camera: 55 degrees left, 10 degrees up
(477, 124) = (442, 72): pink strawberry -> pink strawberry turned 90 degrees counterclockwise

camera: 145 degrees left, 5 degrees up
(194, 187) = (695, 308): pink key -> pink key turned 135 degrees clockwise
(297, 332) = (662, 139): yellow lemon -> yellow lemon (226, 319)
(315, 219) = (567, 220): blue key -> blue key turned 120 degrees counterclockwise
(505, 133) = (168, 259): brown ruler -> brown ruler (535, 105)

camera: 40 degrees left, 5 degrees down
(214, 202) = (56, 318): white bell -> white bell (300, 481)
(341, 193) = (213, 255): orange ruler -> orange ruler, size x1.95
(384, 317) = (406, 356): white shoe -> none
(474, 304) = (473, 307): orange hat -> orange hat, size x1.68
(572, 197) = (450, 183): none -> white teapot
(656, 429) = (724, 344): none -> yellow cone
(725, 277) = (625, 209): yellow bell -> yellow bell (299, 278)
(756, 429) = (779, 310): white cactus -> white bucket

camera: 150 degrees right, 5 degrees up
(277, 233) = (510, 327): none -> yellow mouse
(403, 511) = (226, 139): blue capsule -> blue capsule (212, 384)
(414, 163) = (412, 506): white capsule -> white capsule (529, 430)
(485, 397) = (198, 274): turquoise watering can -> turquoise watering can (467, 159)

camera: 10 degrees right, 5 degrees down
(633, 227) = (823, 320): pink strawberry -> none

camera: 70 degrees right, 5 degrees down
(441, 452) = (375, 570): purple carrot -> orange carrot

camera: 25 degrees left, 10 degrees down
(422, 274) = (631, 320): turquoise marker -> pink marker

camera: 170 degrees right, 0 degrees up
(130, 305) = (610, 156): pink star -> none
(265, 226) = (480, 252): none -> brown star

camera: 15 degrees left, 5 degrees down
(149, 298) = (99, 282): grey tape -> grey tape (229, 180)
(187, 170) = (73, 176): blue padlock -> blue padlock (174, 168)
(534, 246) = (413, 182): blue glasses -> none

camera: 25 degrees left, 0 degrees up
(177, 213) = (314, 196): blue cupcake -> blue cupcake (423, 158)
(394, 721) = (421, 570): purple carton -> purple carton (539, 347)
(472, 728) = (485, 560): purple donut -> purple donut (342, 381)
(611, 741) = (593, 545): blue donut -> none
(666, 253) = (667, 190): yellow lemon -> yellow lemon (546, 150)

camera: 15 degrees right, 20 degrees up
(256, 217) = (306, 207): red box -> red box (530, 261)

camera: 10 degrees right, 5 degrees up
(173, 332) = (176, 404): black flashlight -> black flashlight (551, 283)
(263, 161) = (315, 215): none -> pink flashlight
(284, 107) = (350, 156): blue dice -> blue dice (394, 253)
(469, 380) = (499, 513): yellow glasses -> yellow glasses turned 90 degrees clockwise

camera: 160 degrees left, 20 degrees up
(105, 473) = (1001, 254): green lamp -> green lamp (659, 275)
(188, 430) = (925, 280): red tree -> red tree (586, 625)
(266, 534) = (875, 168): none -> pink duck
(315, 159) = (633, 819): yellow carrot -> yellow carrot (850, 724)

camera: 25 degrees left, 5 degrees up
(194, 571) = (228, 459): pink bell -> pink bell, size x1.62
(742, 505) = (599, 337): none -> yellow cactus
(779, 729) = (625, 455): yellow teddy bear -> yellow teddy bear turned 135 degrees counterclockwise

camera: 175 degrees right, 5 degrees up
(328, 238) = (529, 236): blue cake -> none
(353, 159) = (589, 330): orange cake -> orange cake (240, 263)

* _What the task requires_
Set down the whole listing exactly.

* _Solution to this exercise_
camera: 55 degrees left, 10 degrees up
(477, 124) = (442, 72): pink strawberry -> pink strawberry turned 90 degrees counterclockwise

camera: 145 degrees left, 5 degrees up
(194, 187) = (695, 308): pink key -> pink key turned 135 degrees clockwise
(297, 332) = (662, 139): yellow lemon -> yellow lemon (226, 319)
(315, 219) = (567, 220): blue key -> blue key turned 120 degrees counterclockwise
(505, 133) = (168, 259): brown ruler -> brown ruler (535, 105)

camera: 40 degrees left, 5 degrees down
(214, 202) = (56, 318): white bell -> white bell (300, 481)
(341, 193) = (213, 255): orange ruler -> orange ruler, size x1.95
(384, 317) = (406, 356): white shoe -> none
(474, 304) = (473, 307): orange hat -> orange hat, size x1.68
(572, 197) = (450, 183): none -> white teapot
(656, 429) = (724, 344): none -> yellow cone
(725, 277) = (625, 209): yellow bell -> yellow bell (299, 278)
(756, 429) = (779, 310): white cactus -> white bucket

camera: 150 degrees right, 5 degrees up
(277, 233) = (510, 327): none -> yellow mouse
(403, 511) = (226, 139): blue capsule -> blue capsule (212, 384)
(414, 163) = (412, 506): white capsule -> white capsule (529, 430)
(485, 397) = (198, 274): turquoise watering can -> turquoise watering can (467, 159)

camera: 10 degrees right, 5 degrees down
(633, 227) = (823, 320): pink strawberry -> none

camera: 70 degrees right, 5 degrees down
(441, 452) = (375, 570): purple carrot -> orange carrot

camera: 25 degrees left, 10 degrees down
(422, 274) = (631, 320): turquoise marker -> pink marker

camera: 170 degrees right, 0 degrees up
(130, 305) = (610, 156): pink star -> none
(265, 226) = (480, 252): none -> brown star

camera: 15 degrees left, 5 degrees down
(149, 298) = (99, 282): grey tape -> grey tape (229, 180)
(187, 170) = (73, 176): blue padlock -> blue padlock (174, 168)
(534, 246) = (413, 182): blue glasses -> none

camera: 25 degrees left, 0 degrees up
(177, 213) = (314, 196): blue cupcake -> blue cupcake (423, 158)
(394, 721) = (421, 570): purple carton -> purple carton (539, 347)
(472, 728) = (485, 560): purple donut -> purple donut (342, 381)
(611, 741) = (593, 545): blue donut -> none
(666, 253) = (667, 190): yellow lemon -> yellow lemon (546, 150)

camera: 15 degrees right, 20 degrees up
(256, 217) = (306, 207): red box -> red box (530, 261)

camera: 10 degrees right, 5 degrees up
(173, 332) = (176, 404): black flashlight -> black flashlight (551, 283)
(263, 161) = (315, 215): none -> pink flashlight
(284, 107) = (350, 156): blue dice -> blue dice (394, 253)
(469, 380) = (499, 513): yellow glasses -> yellow glasses turned 90 degrees clockwise

camera: 160 degrees left, 20 degrees up
(105, 473) = (1001, 254): green lamp -> green lamp (659, 275)
(188, 430) = (925, 280): red tree -> red tree (586, 625)
(266, 534) = (875, 168): none -> pink duck
(315, 159) = (633, 819): yellow carrot -> yellow carrot (850, 724)

camera: 25 degrees left, 5 degrees up
(194, 571) = (228, 459): pink bell -> pink bell, size x1.62
(742, 505) = (599, 337): none -> yellow cactus
(779, 729) = (625, 455): yellow teddy bear -> yellow teddy bear turned 135 degrees counterclockwise

camera: 175 degrees right, 5 degrees up
(328, 238) = (529, 236): blue cake -> none
(353, 159) = (589, 330): orange cake -> orange cake (240, 263)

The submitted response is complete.